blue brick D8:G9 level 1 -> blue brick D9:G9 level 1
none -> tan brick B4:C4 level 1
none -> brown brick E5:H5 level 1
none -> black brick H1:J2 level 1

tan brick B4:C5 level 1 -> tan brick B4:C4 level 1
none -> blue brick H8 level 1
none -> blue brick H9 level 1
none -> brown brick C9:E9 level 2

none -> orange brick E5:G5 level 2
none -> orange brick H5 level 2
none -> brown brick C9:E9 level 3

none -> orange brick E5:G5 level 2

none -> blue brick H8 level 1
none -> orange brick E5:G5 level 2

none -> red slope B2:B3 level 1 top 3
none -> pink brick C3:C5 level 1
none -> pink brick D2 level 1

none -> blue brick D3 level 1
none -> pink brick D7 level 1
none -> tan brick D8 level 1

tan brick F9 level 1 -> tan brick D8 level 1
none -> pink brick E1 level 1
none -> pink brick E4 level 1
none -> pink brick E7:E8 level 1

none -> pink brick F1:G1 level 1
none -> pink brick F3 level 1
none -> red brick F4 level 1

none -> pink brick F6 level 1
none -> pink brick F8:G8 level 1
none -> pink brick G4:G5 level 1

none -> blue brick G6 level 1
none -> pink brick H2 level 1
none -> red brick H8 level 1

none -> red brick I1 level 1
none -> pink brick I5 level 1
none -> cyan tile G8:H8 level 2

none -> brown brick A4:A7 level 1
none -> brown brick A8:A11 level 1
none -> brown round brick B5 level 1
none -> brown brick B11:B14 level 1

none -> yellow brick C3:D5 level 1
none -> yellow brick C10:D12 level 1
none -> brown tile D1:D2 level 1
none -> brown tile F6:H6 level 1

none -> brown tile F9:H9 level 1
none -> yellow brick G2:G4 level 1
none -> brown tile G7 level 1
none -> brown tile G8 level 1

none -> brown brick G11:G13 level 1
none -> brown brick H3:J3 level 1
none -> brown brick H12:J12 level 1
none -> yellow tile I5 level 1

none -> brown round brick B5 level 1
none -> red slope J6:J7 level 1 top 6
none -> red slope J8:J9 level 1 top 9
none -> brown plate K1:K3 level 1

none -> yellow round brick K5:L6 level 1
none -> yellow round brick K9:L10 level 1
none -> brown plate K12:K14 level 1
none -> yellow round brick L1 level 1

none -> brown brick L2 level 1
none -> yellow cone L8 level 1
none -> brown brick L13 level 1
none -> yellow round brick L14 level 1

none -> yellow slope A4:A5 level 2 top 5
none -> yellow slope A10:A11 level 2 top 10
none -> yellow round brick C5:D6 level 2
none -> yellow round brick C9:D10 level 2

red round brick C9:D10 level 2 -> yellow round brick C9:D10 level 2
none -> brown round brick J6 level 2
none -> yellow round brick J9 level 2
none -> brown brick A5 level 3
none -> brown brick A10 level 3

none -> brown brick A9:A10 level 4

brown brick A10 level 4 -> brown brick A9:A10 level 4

Work item: Reprint the complete listing exactly.

Answer for the task:
blue brick D8:G9 level 1 -> blue brick D9:G9 level 1
none -> tan brick B4:C4 level 1
none -> brown brick E5:H5 level 1
none -> black brick H1:J2 level 1

tan brick B4:C5 level 1 -> tan brick B4:C4 level 1
none -> blue brick H8 level 1
none -> blue brick H9 level 1
none -> brown brick C9:E9 level 2

none -> orange brick E5:G5 level 2
none -> orange brick H5 level 2
none -> brown brick C9:E9 level 3

none -> orange brick E5:G5 level 2

none -> blue brick H8 level 1
none -> orange brick E5:G5 level 2

none -> red slope B2:B3 level 1 top 3
none -> pink brick C3:C5 level 1
none -> pink brick D2 level 1

none -> blue brick D3 level 1
none -> pink brick D7 level 1
none -> tan brick D8 level 1

tan brick F9 level 1 -> tan brick D8 level 1
none -> pink brick E1 level 1
none -> pink brick E4 level 1
none -> pink brick E7:E8 level 1

none -> pink brick F1:G1 level 1
none -> pink brick F3 level 1
none -> red brick F4 level 1

none -> pink brick F6 level 1
none -> pink brick F8:G8 level 1
none -> pink brick G4:G5 level 1

none -> blue brick G6 level 1
none -> pink brick H2 level 1
none -> red brick H8 level 1

none -> red brick I1 level 1
none -> pink brick I5 level 1
none -> cyan tile G8:H8 level 2

none -> brown brick A4:A7 level 1
none -> brown brick A8:A11 level 1
none -> brown round brick B5 level 1
none -> brown brick B11:B14 level 1

none -> yellow brick C3:D5 level 1
none -> yellow brick C10:D12 level 1
none -> brown tile D1:D2 level 1
none -> brown tile F6:H6 level 1

none -> brown tile F9:H9 level 1
none -> yellow brick G2:G4 level 1
none -> brown tile G7 level 1
none -> brown tile G8 level 1

none -> brown brick G11:G13 level 1
none -> brown brick H3:J3 level 1
none -> brown brick H12:J12 level 1
none -> yellow tile I5 level 1

none -> brown round brick B5 level 1
none -> red slope J6:J7 level 1 top 6
none -> red slope J8:J9 level 1 top 9
none -> brown plate K1:K3 level 1

none -> yellow round brick K5:L6 level 1
none -> yellow round brick K9:L10 level 1
none -> brown plate K12:K14 level 1
none -> yellow round brick L1 level 1

none -> brown brick L2 level 1
none -> yellow cone L8 level 1
none -> brown brick L13 level 1
none -> yellow round brick L14 level 1

none -> yellow slope A4:A5 level 2 top 5
none -> yellow slope A10:A11 level 2 top 10
none -> yellow round brick C5:D6 level 2
none -> yellow round brick C9:D10 level 2

red round brick C9:D10 level 2 -> yellow round brick C9:D10 level 2
none -> brown round brick J6 level 2
none -> yellow round brick J9 level 2
none -> brown brick A5 level 3
none -> brown brick A10 level 3

none -> brown brick A9:A10 level 4

brown brick A10 level 4 -> brown brick A9:A10 level 4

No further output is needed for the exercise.